When the line containing "brown mouse: 3 -> 4" appears in the data below, begin copying there and stop only after the line containing "yellow banana: 3 -> 2".

══ MATERIALS PROVIDED ══

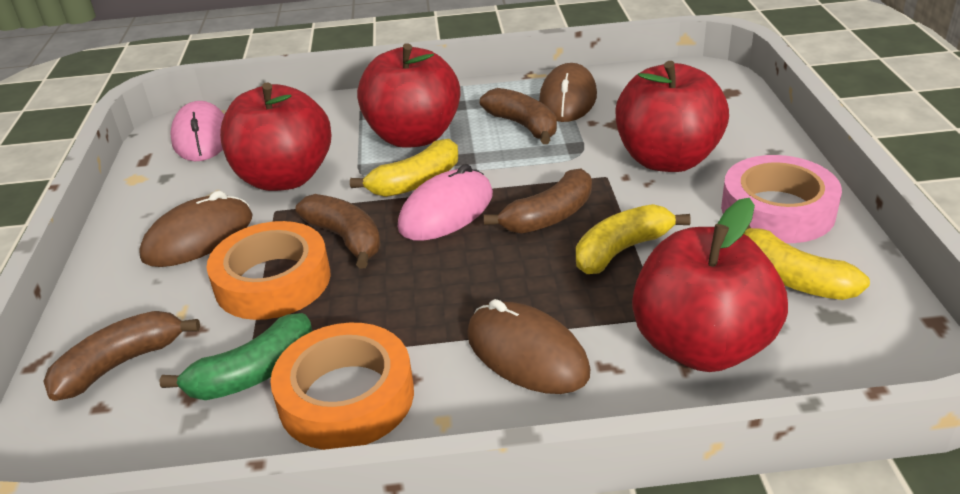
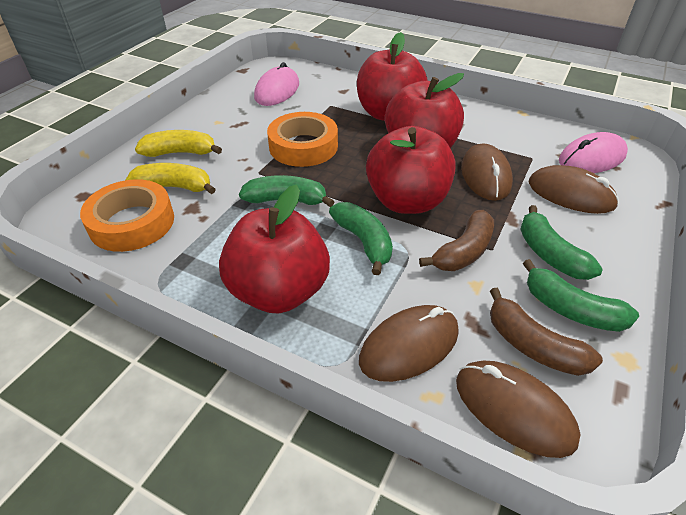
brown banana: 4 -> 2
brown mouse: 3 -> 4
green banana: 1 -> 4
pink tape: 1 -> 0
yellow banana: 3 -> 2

═══
══ MATERIALS PROVIDED ══

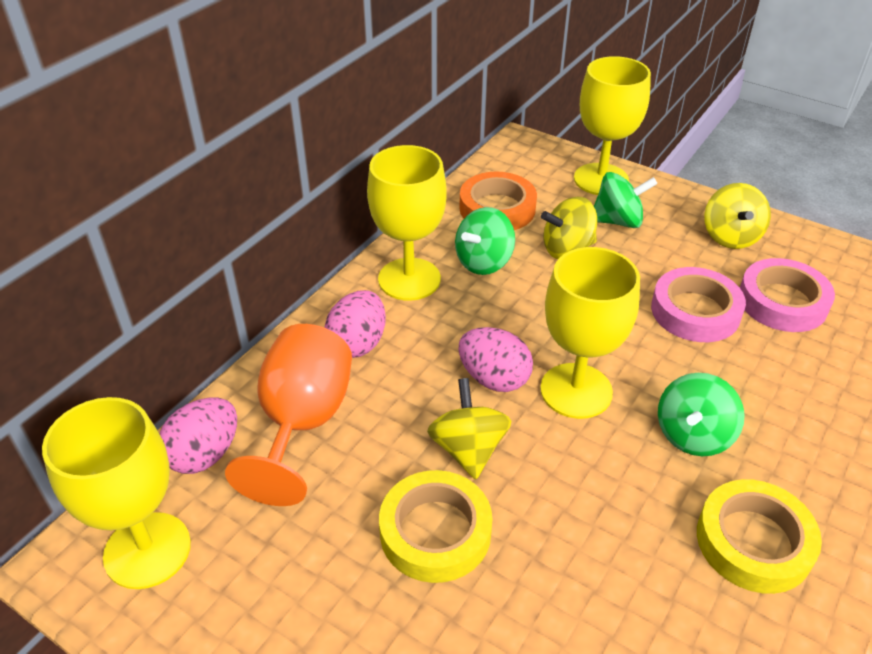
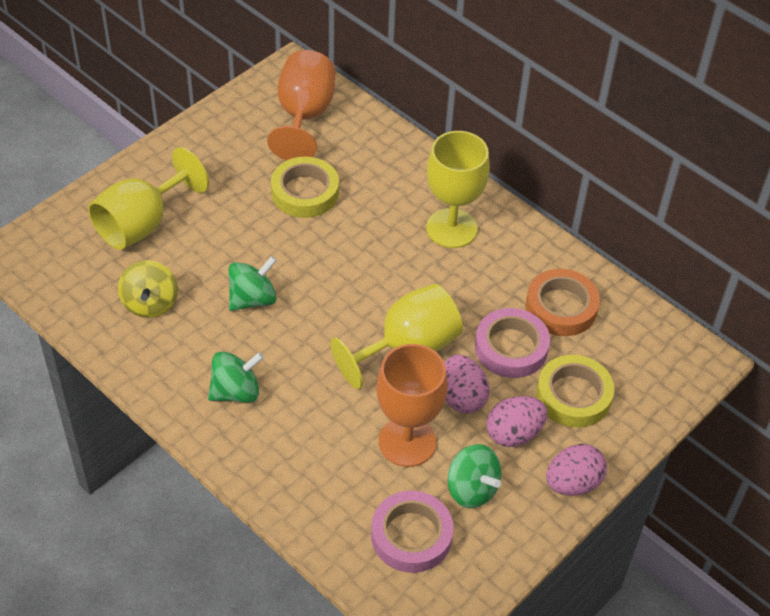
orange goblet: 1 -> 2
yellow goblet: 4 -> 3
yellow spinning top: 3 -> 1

═══
══ MATERIALS PROVIDED ══

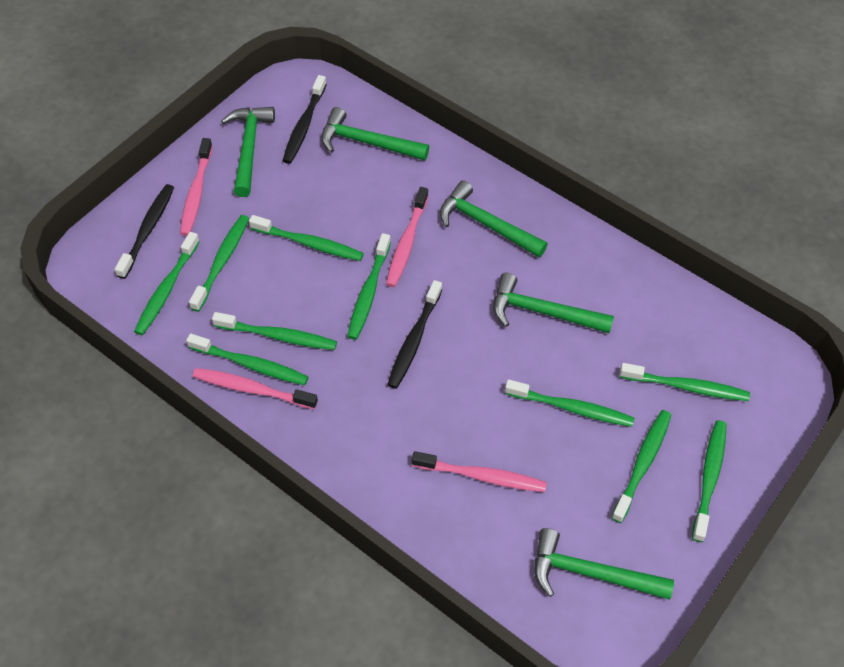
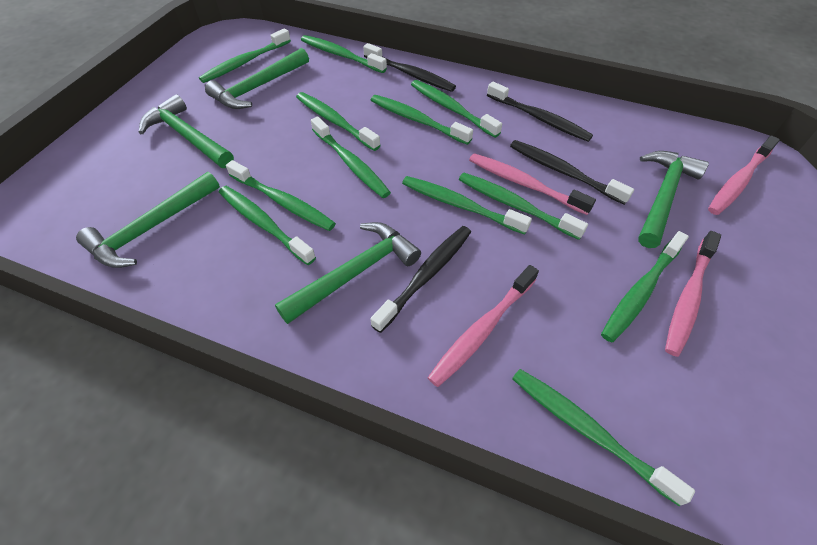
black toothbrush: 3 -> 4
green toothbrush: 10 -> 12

═══

§ ANSWER SPACE
brown mouse: 3 -> 4
green banana: 1 -> 4
pink tape: 1 -> 0
yellow banana: 3 -> 2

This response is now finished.